[What this task involves] Copy each of the rows below word for word, keeping the lines in the same order.

[Data for this exercise]
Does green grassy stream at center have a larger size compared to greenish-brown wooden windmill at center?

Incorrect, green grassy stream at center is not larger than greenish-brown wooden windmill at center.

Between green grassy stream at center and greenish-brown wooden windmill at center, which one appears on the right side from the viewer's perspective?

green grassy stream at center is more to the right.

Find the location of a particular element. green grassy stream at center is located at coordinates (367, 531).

[Final result]
Does green grassy stream at center have a larger size compared to greenish-brown wooden windmill at center?

Incorrect, green grassy stream at center is not larger than greenish-brown wooden windmill at center.

Between green grassy stream at center and greenish-brown wooden windmill at center, which one appears on the right side from the viewer's perspective?

green grassy stream at center is more to the right.

Find the location of a particular element. green grassy stream at center is located at coordinates (367, 531).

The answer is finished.